--- Data provided Enclosed Below ---

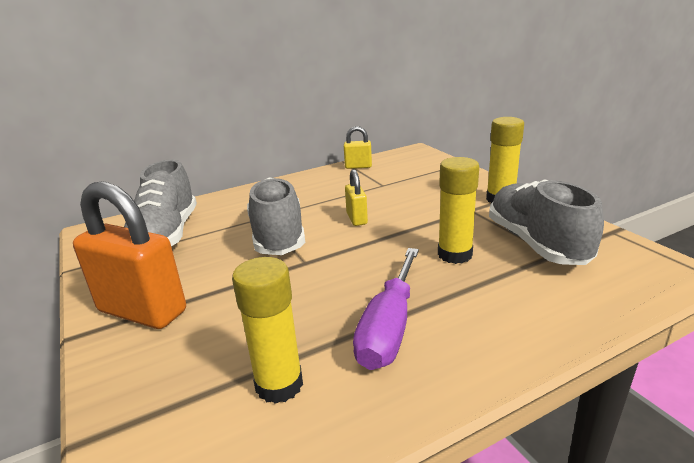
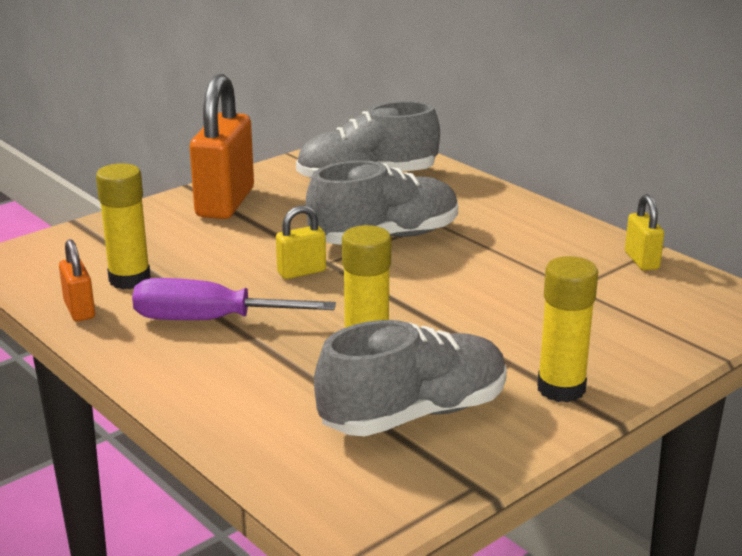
camera: 75 degrees right, 0 degrees up
(338, 430) = (79, 310): none -> orange padlock
(357, 218) = (448, 279): yellow padlock -> yellow padlock (301, 272)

--- End of Enclosed Data provided ---

#### [Your instructions]
Write the listing out exactly, word for word, but omit the pictures.

#### [Reply to the exercise]
camera: 75 degrees right, 0 degrees up
(338, 430) = (79, 310): none -> orange padlock
(357, 218) = (448, 279): yellow padlock -> yellow padlock (301, 272)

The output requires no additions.